* **Your goal**
Please transcribe the data below in full, word for word, without the images.

☆ ☆ ☆

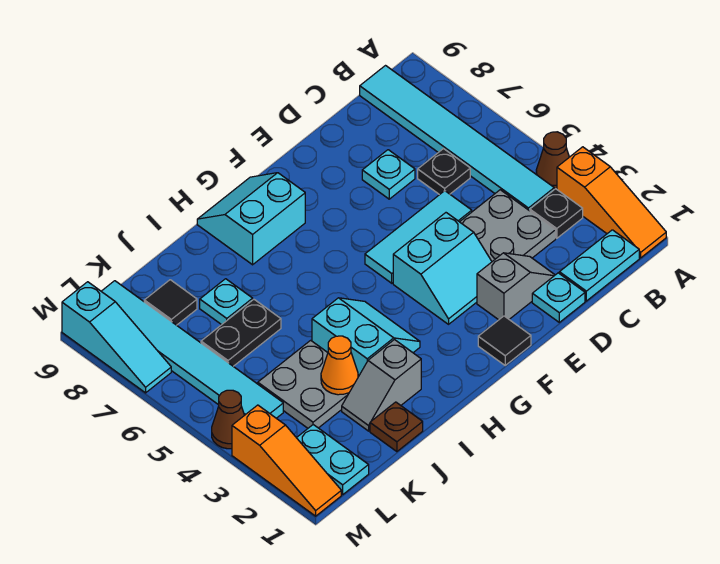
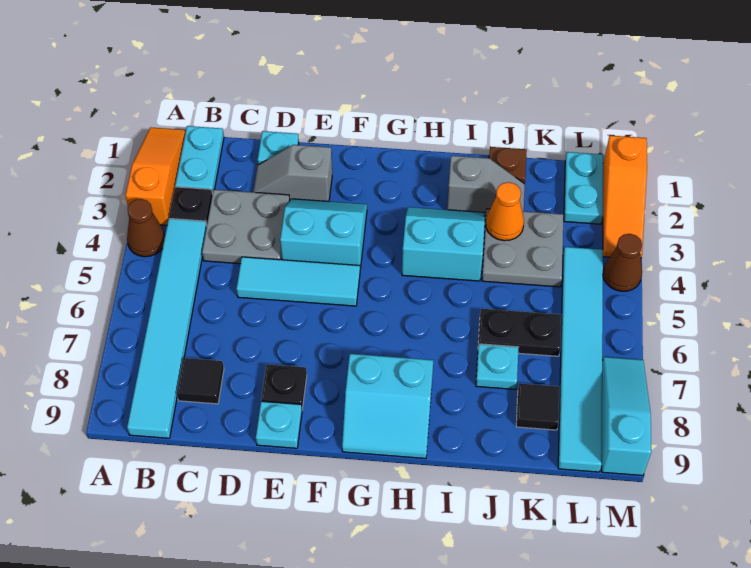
cyan plate B1:C1 level 1 -> cyan plate B1:B2 level 1
black plate C6 level 1 -> black plate E8 level 1
cyan plate D7 level 1 -> cyan plate E9 level 1
black tile F1 level 1 -> black tile C8 level 1
cyan slope H3:I4 level 1 top I -> cyan slope H3:I4 level 1 top 4
orange slope M1:M3 level 1 top 3 -> orange slope M1:M3 level 1 top 1

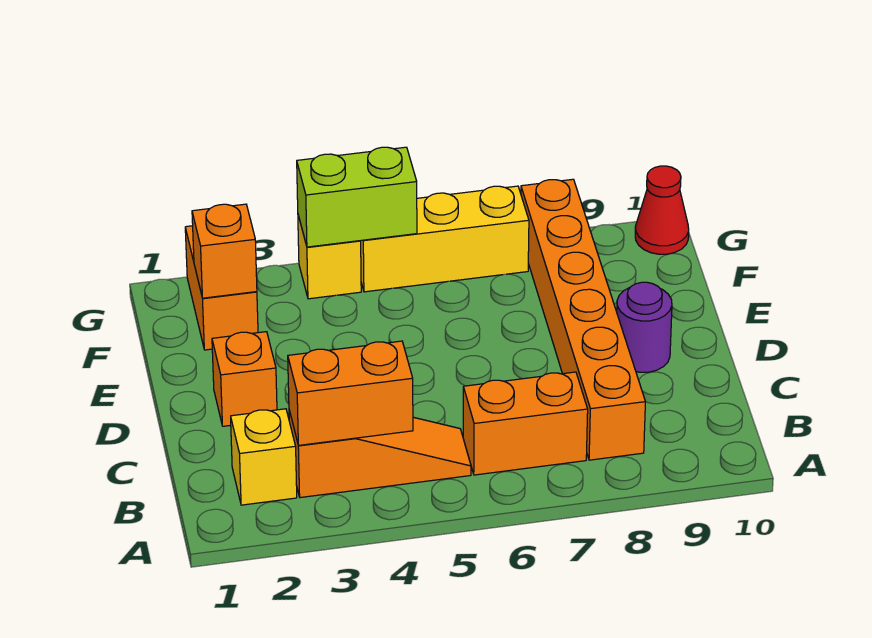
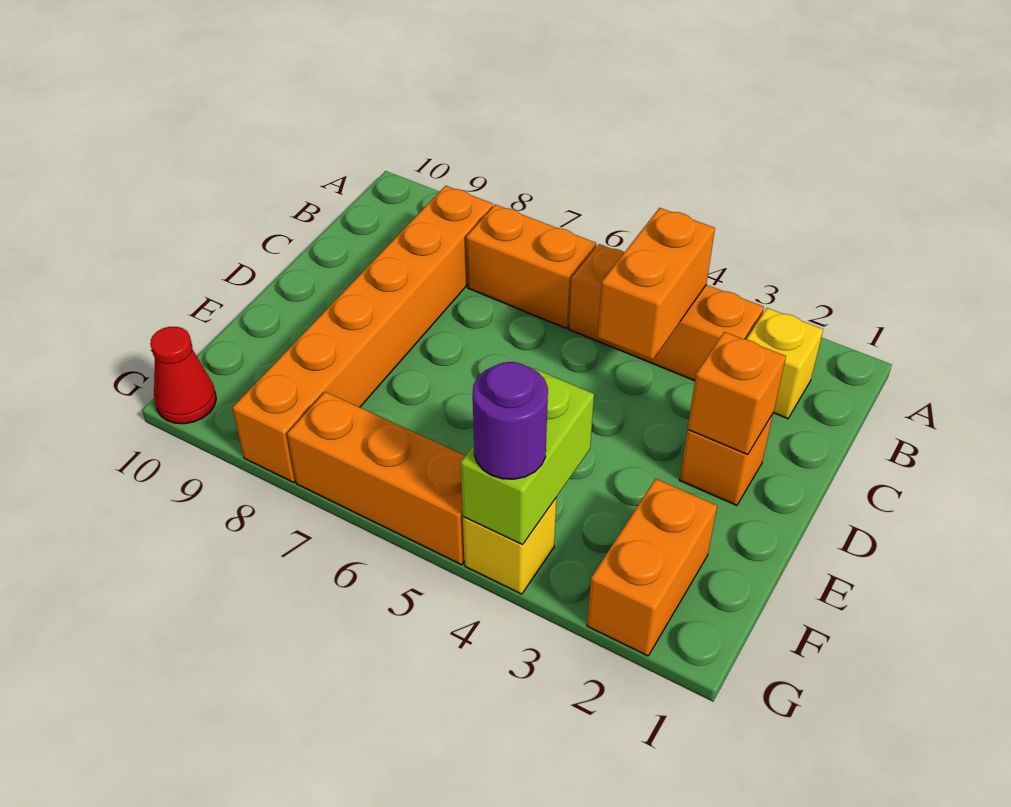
orange slope B3:B5 level 1 top 3 -> orange brick B3:B5 level 1
orange brick B3:B4 level 2 -> orange brick B4:C4 level 2
purple round brick D9 level 1 -> purple round brick G4 level 3
orange brick F2 level 2 -> orange brick D2 level 2
lime brick G4:G5 level 2 -> lime brick F4:G4 level 2
yellow brick G5:G7 level 1 -> orange brick G5:G7 level 1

☆ ☆ ☆

* **Exercise answer**
cyan plate B1:C1 level 1 -> cyan plate B1:B2 level 1
black plate C6 level 1 -> black plate E8 level 1
cyan plate D7 level 1 -> cyan plate E9 level 1
black tile F1 level 1 -> black tile C8 level 1
cyan slope H3:I4 level 1 top I -> cyan slope H3:I4 level 1 top 4
orange slope M1:M3 level 1 top 3 -> orange slope M1:M3 level 1 top 1

orange slope B3:B5 level 1 top 3 -> orange brick B3:B5 level 1
orange brick B3:B4 level 2 -> orange brick B4:C4 level 2
purple round brick D9 level 1 -> purple round brick G4 level 3
orange brick F2 level 2 -> orange brick D2 level 2
lime brick G4:G5 level 2 -> lime brick F4:G4 level 2
yellow brick G5:G7 level 1 -> orange brick G5:G7 level 1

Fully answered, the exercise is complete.